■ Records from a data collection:

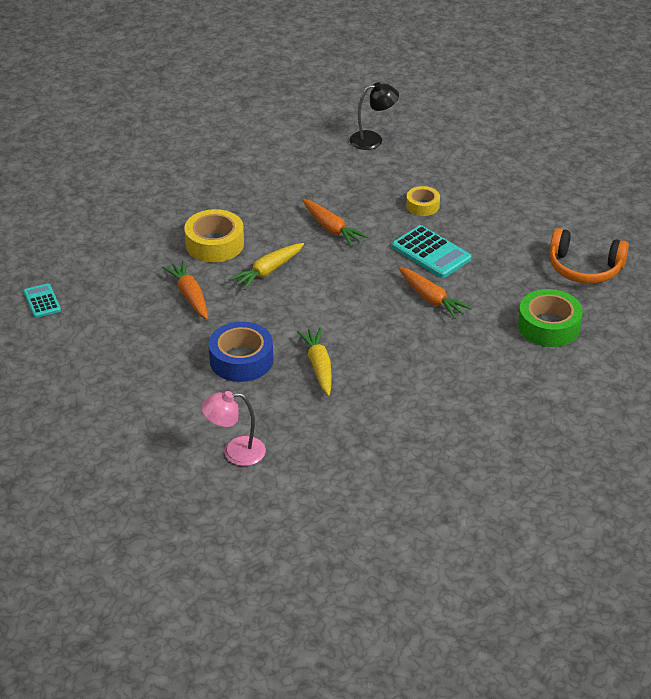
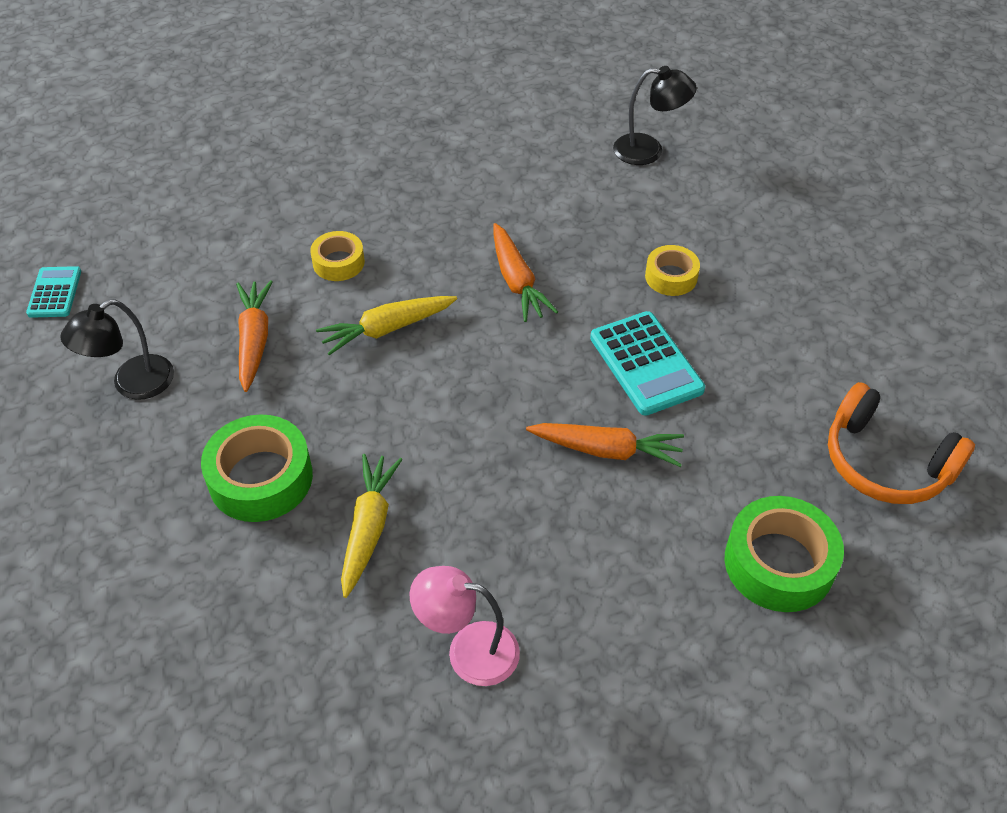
camera: 20 degrees right, 10 degrees up
(130, 335) = (132, 384): none -> black lamp
(214, 244) = (338, 262): yellow tape -> yellow tape, size x0.59
(235, 452) = (149, 659): pink lamp -> pink lamp (468, 650)
(241, 360) = (261, 478): blue tape -> green tape
(431, 299) = (607, 450): orange carrot -> orange carrot turned 60 degrees counterclockwise

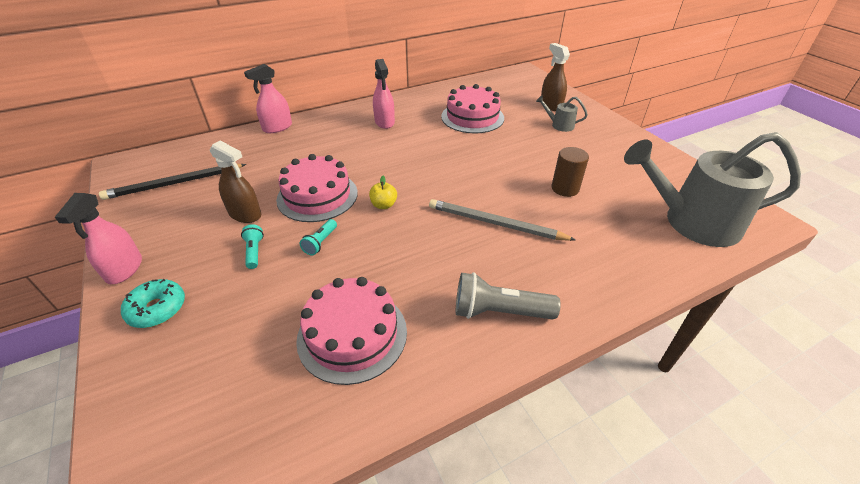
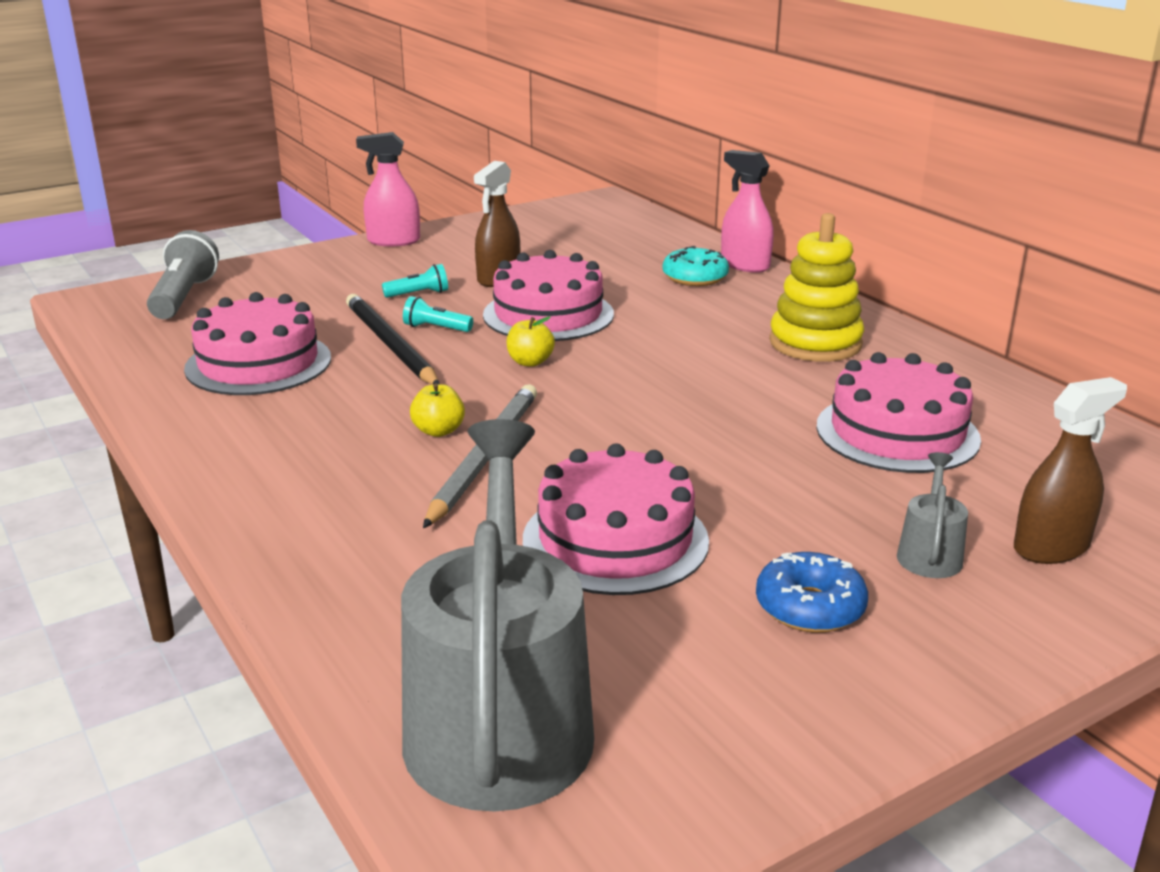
camera: 85 degrees right, 15 degrees down
(157, 309) = (327, 266): turquoise donut -> turquoise donut (695, 277)
(174, 184) = (563, 232): black pencil -> black pencil (390, 344)
(384, 122) = (815, 343): pink spray bottle -> yellow stacking toy
(466, 240) = (438, 431): none -> yellow apple
(499, 311) = (269, 458): grey flashlight -> grey flashlight (184, 297)
(565, 188) = (615, 540): brown cylinder -> pink cake
(599, 151) = (810, 607): none -> blue donut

■ ABOUT THIS TASK: Restate the records word for word, omitting images.

■ SOLVED EXERCISE:
camera: 20 degrees right, 10 degrees up
(130, 335) = (132, 384): none -> black lamp
(214, 244) = (338, 262): yellow tape -> yellow tape, size x0.59
(235, 452) = (149, 659): pink lamp -> pink lamp (468, 650)
(241, 360) = (261, 478): blue tape -> green tape
(431, 299) = (607, 450): orange carrot -> orange carrot turned 60 degrees counterclockwise

camera: 85 degrees right, 15 degrees down
(157, 309) = (327, 266): turquoise donut -> turquoise donut (695, 277)
(174, 184) = (563, 232): black pencil -> black pencil (390, 344)
(384, 122) = (815, 343): pink spray bottle -> yellow stacking toy
(466, 240) = (438, 431): none -> yellow apple
(499, 311) = (269, 458): grey flashlight -> grey flashlight (184, 297)
(565, 188) = (615, 540): brown cylinder -> pink cake
(599, 151) = (810, 607): none -> blue donut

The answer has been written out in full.